+++ DATA IN THIS EXERCISE +++

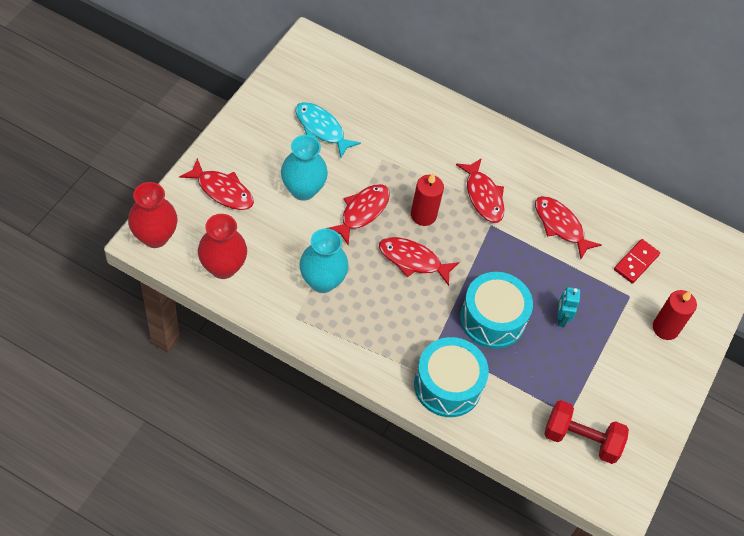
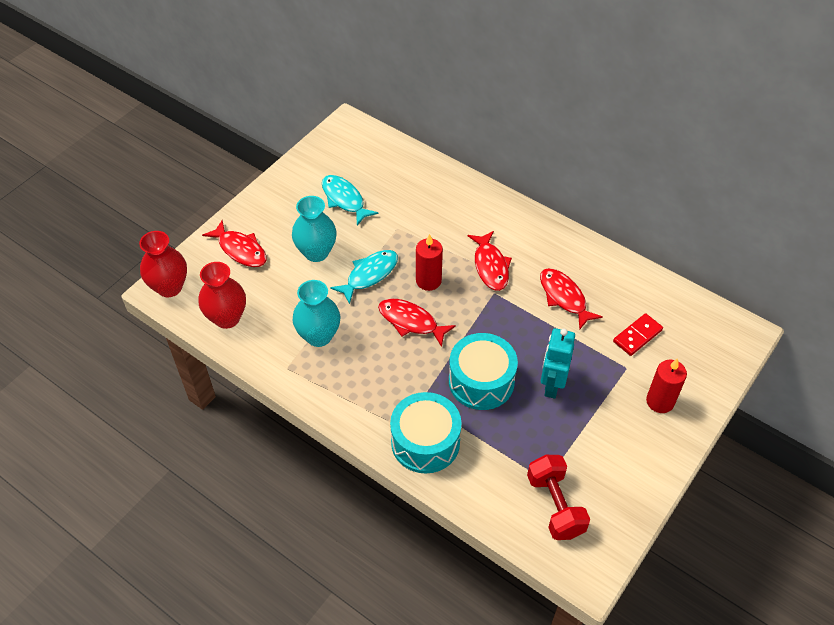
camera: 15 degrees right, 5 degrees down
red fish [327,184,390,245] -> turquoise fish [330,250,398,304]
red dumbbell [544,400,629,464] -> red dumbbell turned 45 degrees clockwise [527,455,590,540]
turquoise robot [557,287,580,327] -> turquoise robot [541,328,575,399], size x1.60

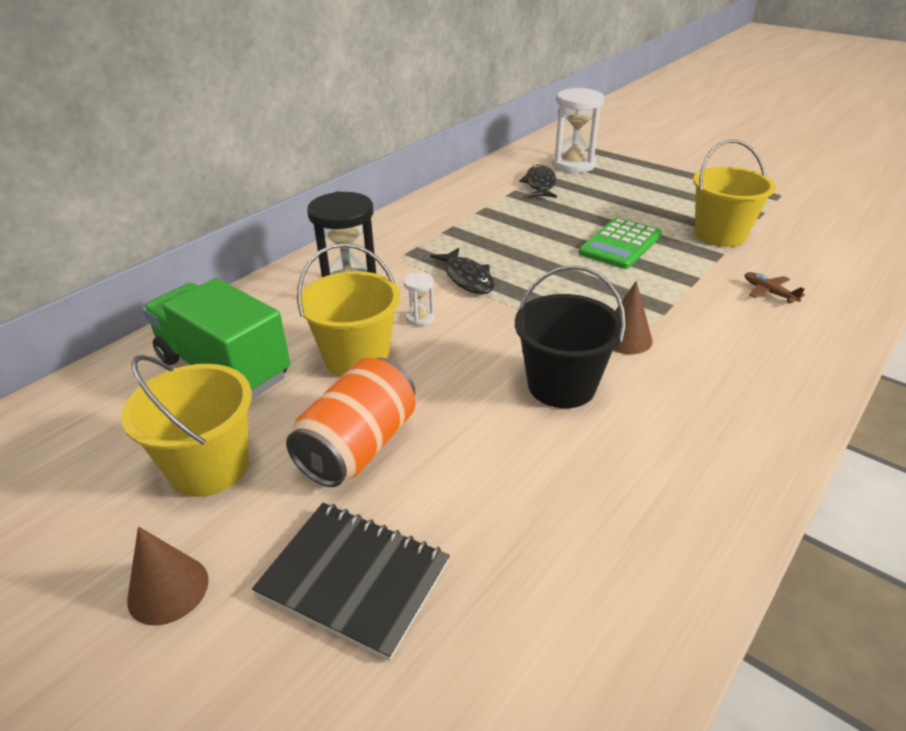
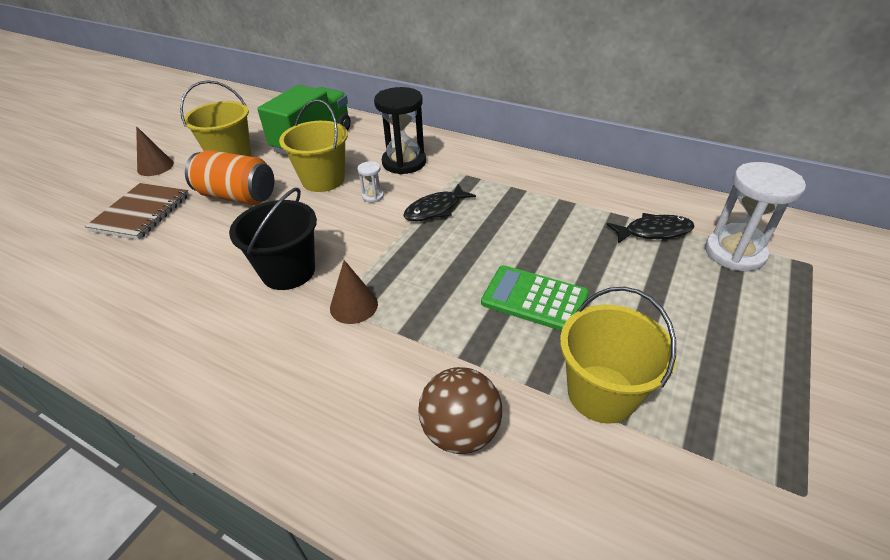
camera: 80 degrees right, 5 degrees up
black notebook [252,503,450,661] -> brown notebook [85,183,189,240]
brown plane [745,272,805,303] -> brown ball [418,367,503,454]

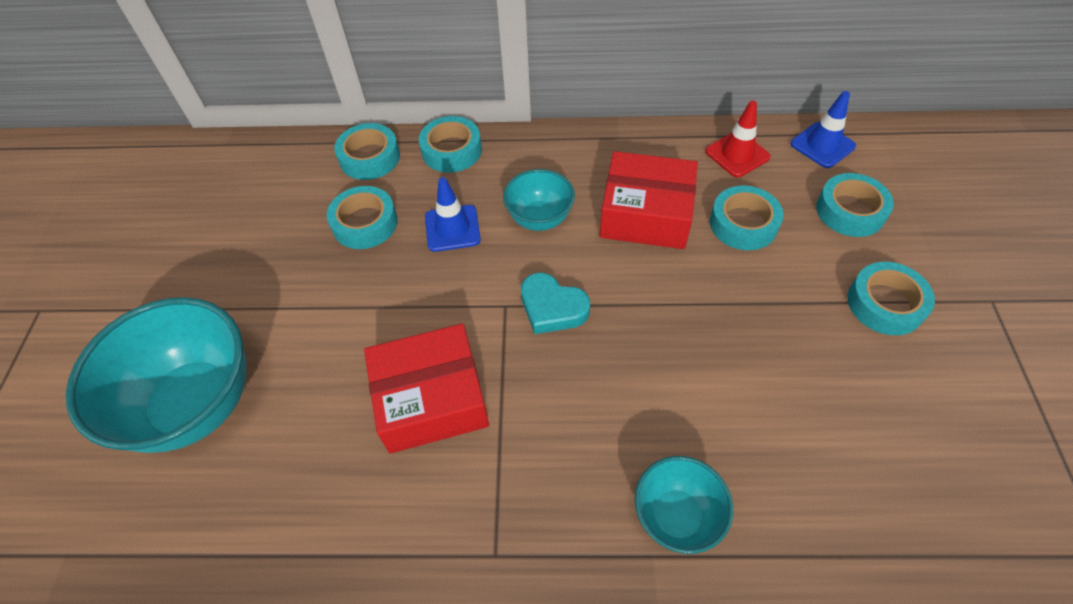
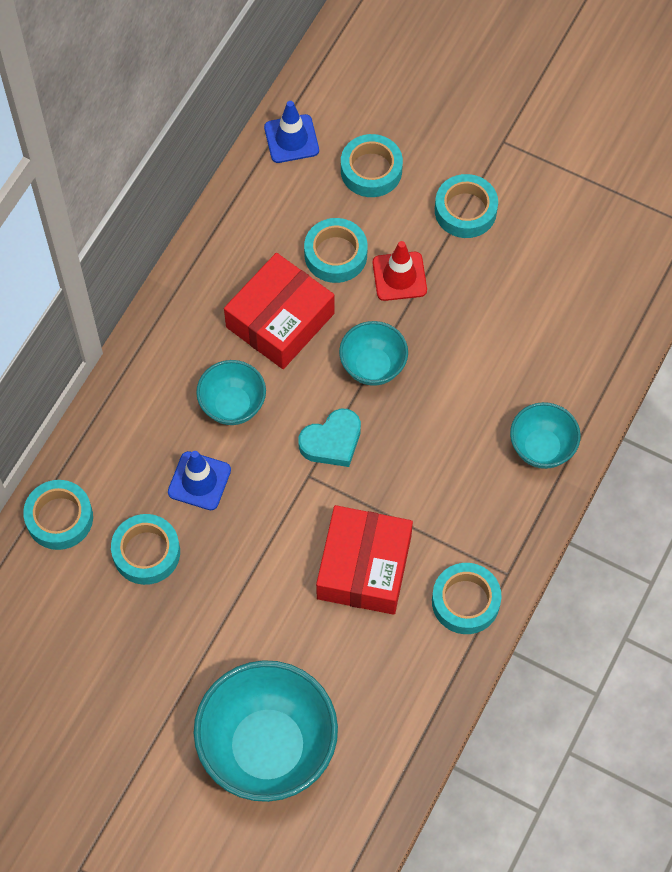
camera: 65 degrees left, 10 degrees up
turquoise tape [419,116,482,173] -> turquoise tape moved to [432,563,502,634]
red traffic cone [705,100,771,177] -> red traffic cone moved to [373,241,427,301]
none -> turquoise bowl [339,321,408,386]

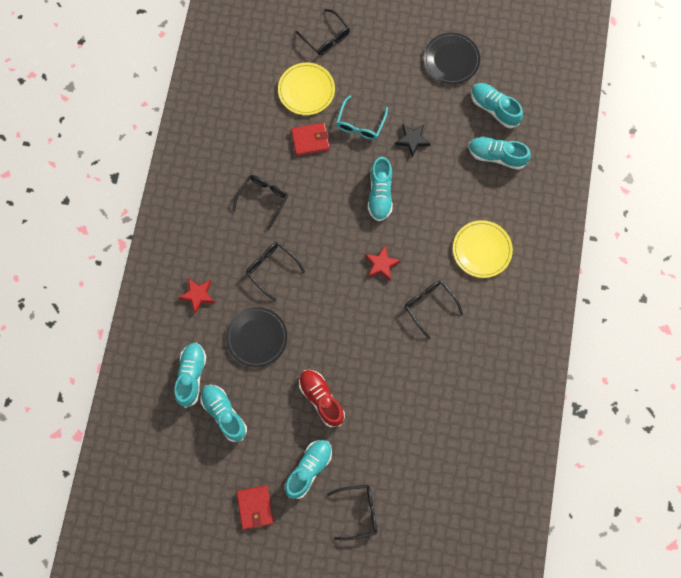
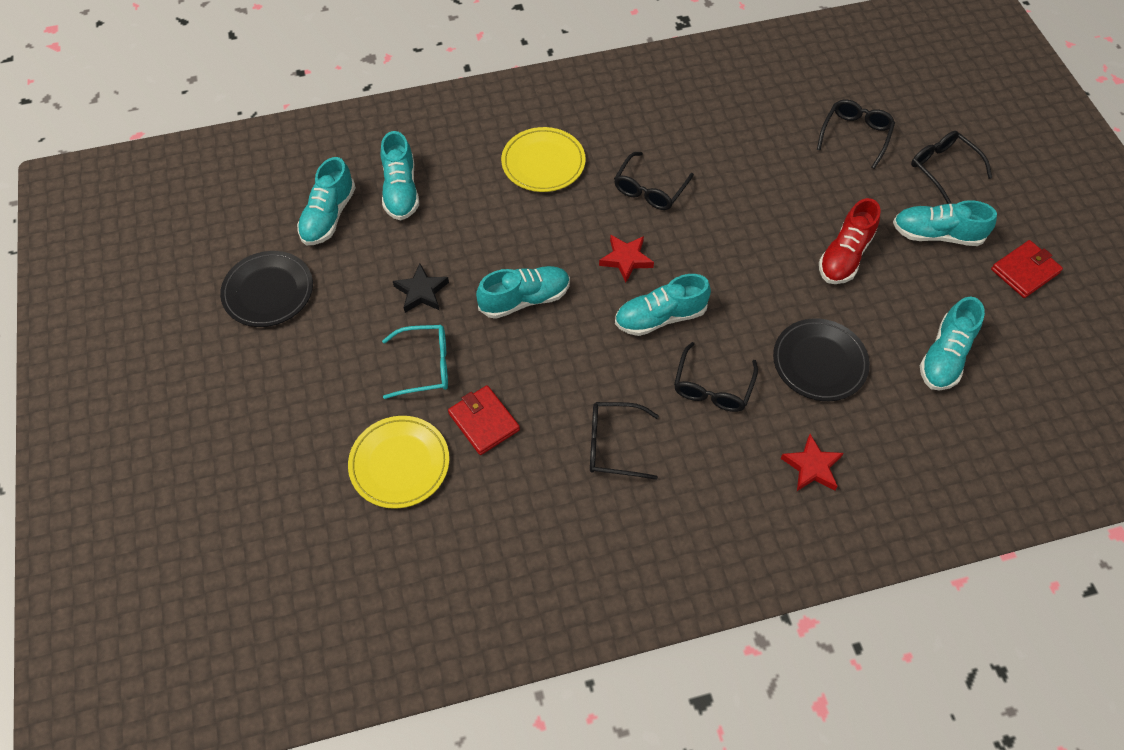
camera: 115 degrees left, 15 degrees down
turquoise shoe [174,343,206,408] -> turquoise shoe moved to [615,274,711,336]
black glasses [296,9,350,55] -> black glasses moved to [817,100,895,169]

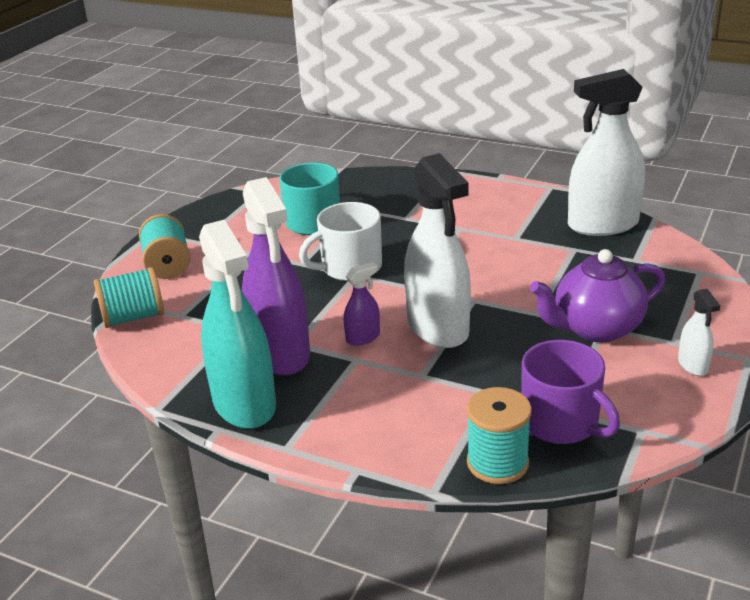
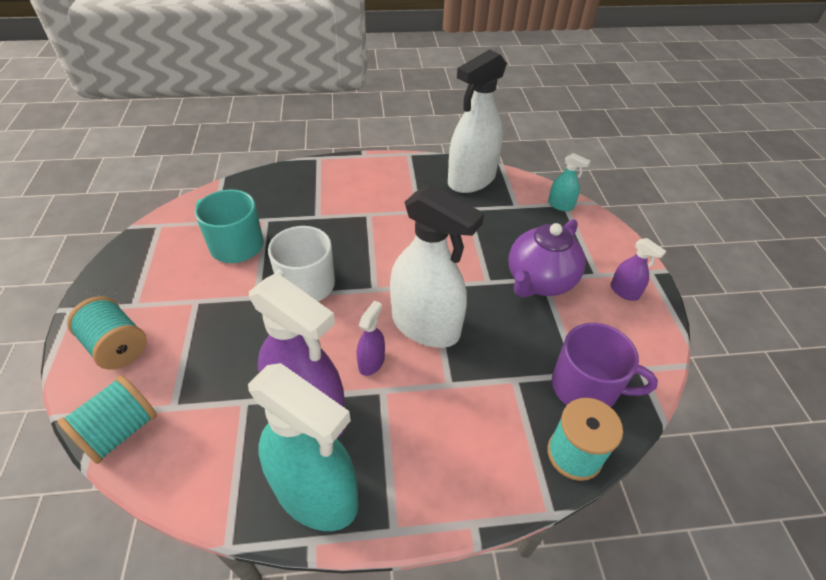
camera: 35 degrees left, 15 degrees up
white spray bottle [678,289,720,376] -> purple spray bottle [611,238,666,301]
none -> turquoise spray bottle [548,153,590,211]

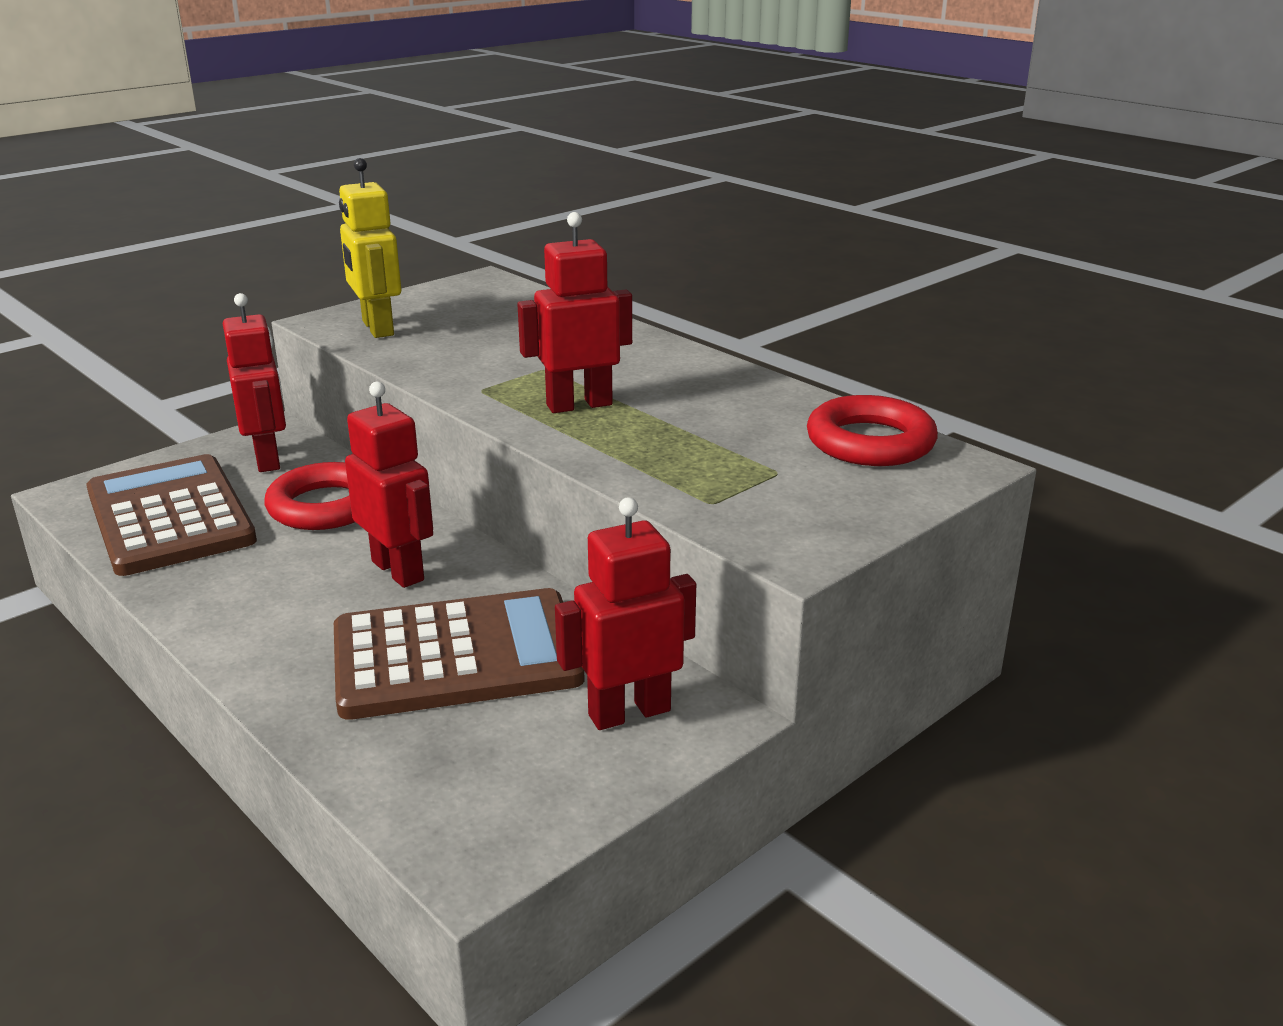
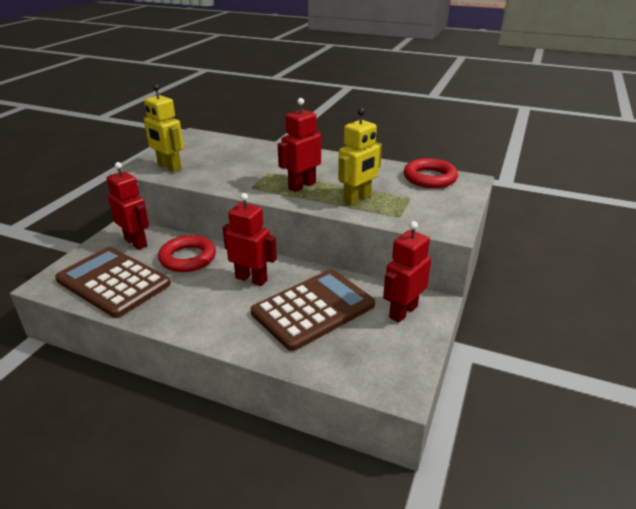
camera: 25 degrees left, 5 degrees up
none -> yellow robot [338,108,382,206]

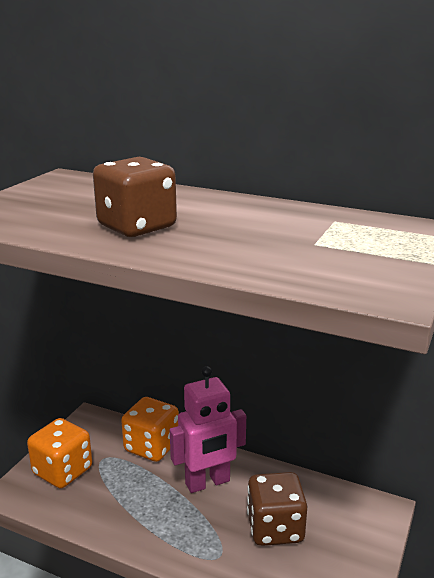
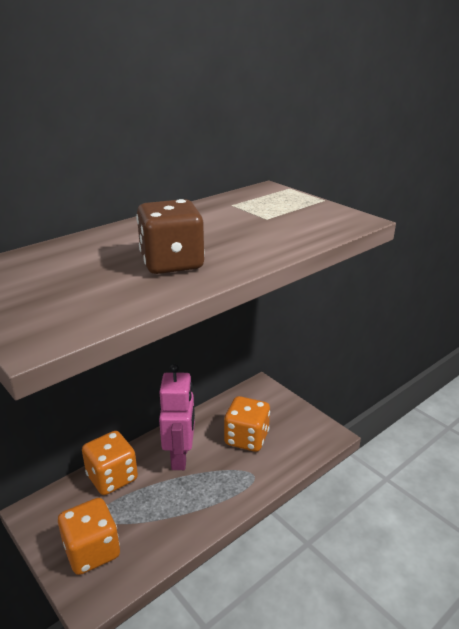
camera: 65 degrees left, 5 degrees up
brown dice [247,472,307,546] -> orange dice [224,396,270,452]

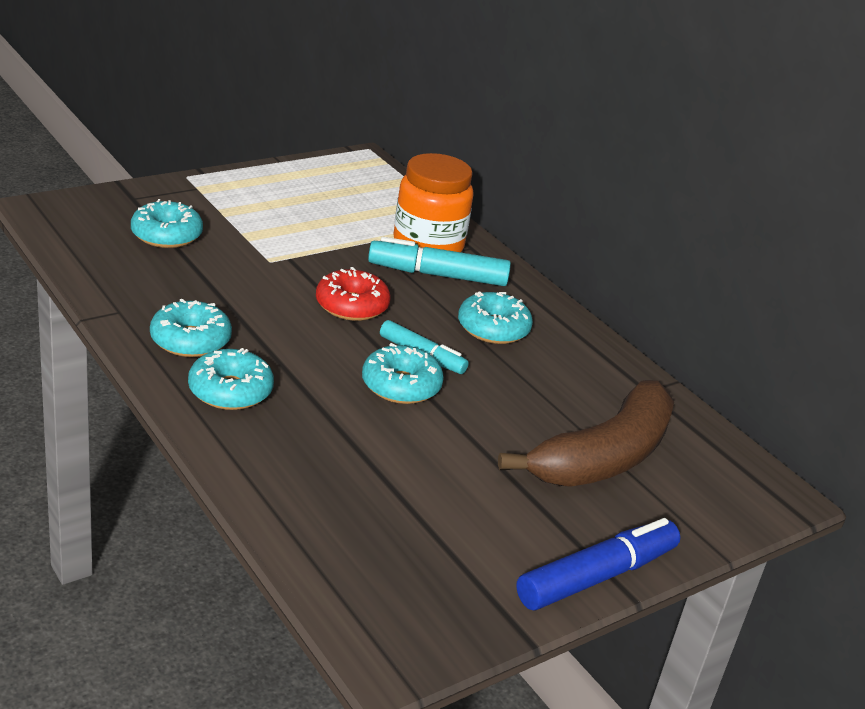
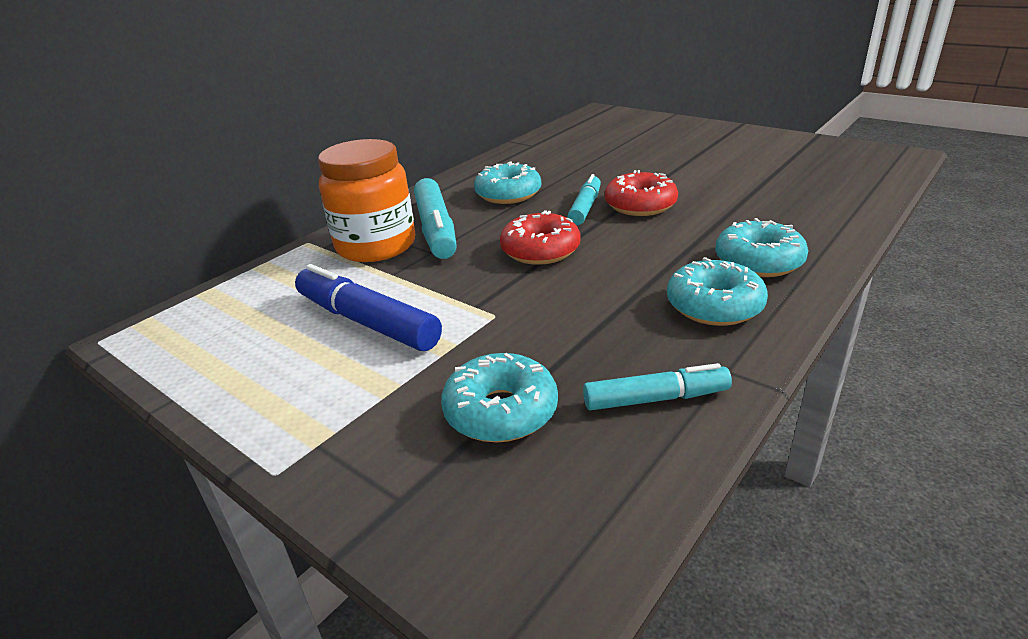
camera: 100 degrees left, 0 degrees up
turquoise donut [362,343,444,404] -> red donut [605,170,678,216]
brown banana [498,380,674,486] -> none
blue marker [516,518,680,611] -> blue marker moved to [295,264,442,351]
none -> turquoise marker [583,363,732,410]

+++

WHAT IS EXPECTED: Copy the entire listing exactly but skip the pictures.

OUTPUT OF THE TASK:
camera: 15 degrees right, 5 degrees down
red fish [327,184,390,245] -> turquoise fish [330,250,398,304]
red dumbbell [544,400,629,464] -> red dumbbell turned 45 degrees clockwise [527,455,590,540]
turquoise robot [557,287,580,327] -> turquoise robot [541,328,575,399], size x1.60

camera: 80 degrees right, 5 degrees up
black notebook [252,503,450,661] -> brown notebook [85,183,189,240]
brown plane [745,272,805,303] -> brown ball [418,367,503,454]

camera: 65 degrees left, 10 degrees up
turquoise tape [419,116,482,173] -> turquoise tape moved to [432,563,502,634]
red traffic cone [705,100,771,177] -> red traffic cone moved to [373,241,427,301]
none -> turquoise bowl [339,321,408,386]

camera: 115 degrees left, 15 degrees down
turquoise shoe [174,343,206,408] -> turquoise shoe moved to [615,274,711,336]
black glasses [296,9,350,55] -> black glasses moved to [817,100,895,169]

camera: 35 degrees left, 15 degrees up
white spray bottle [678,289,720,376] -> purple spray bottle [611,238,666,301]
none -> turquoise spray bottle [548,153,590,211]

camera: 25 degrees left, 5 degrees up
none -> yellow robot [338,108,382,206]

camera: 65 degrees left, 5 degrees up
brown dice [247,472,307,546] -> orange dice [224,396,270,452]

camera: 100 degrees left, 0 degrees up
turquoise donut [362,343,444,404] -> red donut [605,170,678,216]
brown banana [498,380,674,486] -> none
blue marker [516,518,680,611] -> blue marker moved to [295,264,442,351]
none -> turquoise marker [583,363,732,410]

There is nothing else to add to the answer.